→ Required work: When you find the word "pink" in a line of the entries, please copy the whole line.

→ Supplied data:
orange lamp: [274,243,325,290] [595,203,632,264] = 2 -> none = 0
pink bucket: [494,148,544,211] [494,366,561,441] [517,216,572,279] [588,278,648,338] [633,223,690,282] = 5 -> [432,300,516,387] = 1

* * *

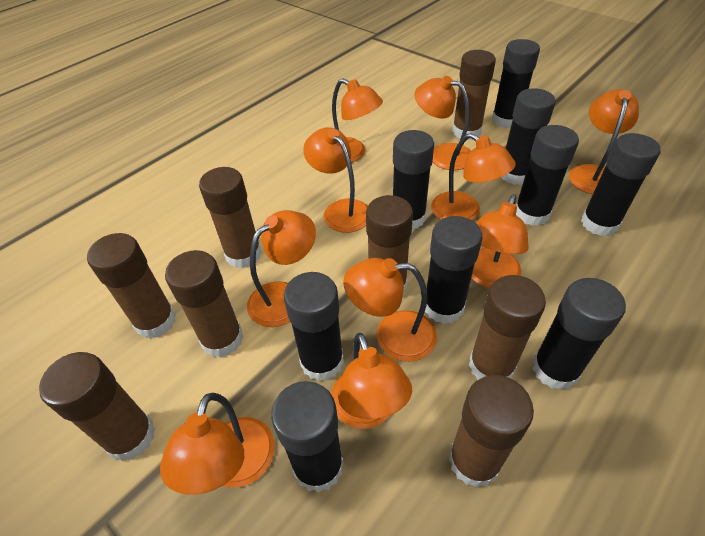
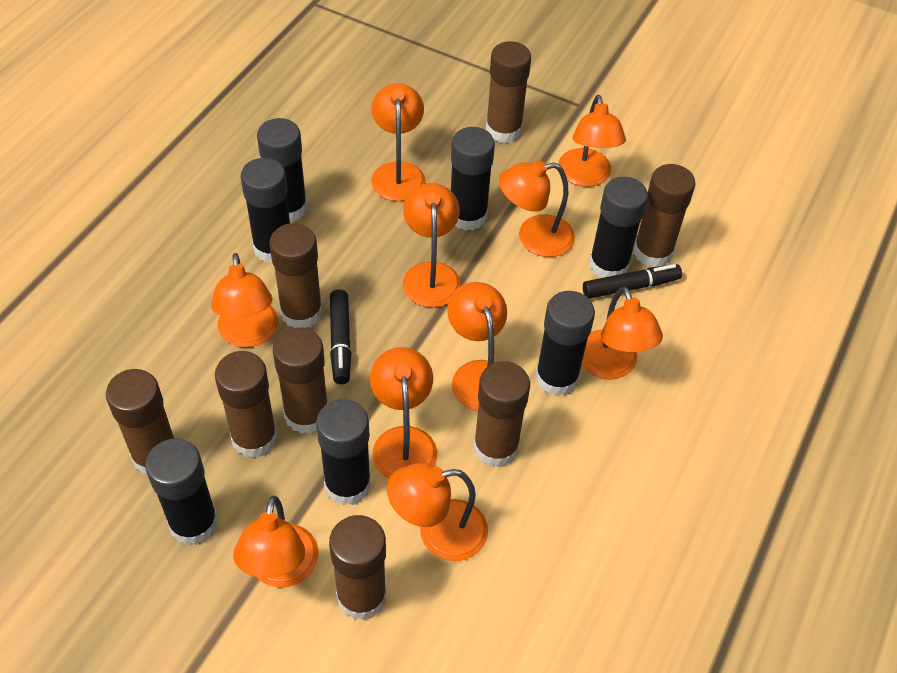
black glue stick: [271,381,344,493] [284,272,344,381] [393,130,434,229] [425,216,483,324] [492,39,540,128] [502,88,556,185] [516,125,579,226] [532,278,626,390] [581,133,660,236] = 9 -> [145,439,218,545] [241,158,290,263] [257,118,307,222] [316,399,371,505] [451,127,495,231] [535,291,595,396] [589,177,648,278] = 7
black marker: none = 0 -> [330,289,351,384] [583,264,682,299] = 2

==

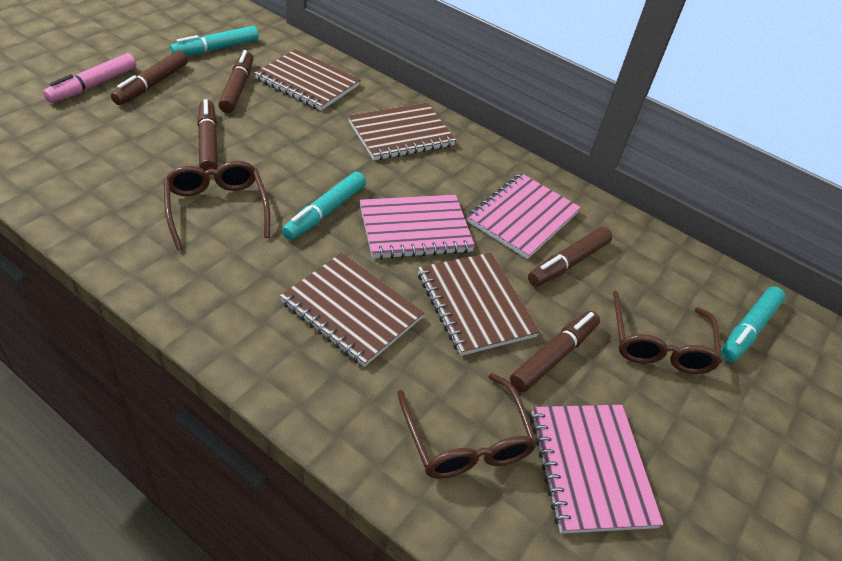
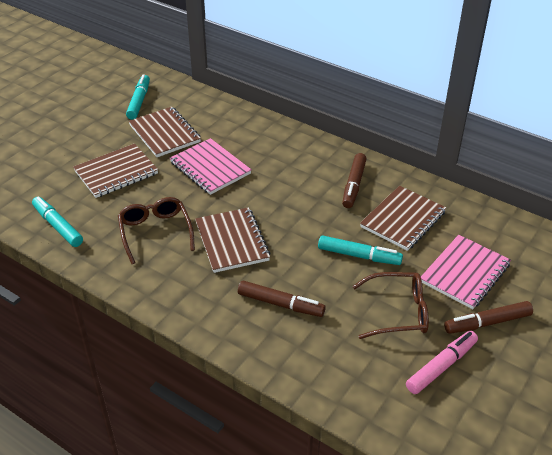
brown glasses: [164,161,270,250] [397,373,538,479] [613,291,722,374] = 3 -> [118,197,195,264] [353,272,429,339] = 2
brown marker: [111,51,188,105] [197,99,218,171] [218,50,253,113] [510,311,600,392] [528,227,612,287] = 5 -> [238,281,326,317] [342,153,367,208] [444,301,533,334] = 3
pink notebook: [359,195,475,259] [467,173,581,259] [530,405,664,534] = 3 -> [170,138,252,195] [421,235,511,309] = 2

→ Task answer:
pink bucket: [494,148,544,211] [494,366,561,441] [517,216,572,279] [588,278,648,338] [633,223,690,282] = 5 -> [432,300,516,387] = 1
pink notebook: [359,195,475,259] [467,173,581,259] [530,405,664,534] = 3 -> [170,138,252,195] [421,235,511,309] = 2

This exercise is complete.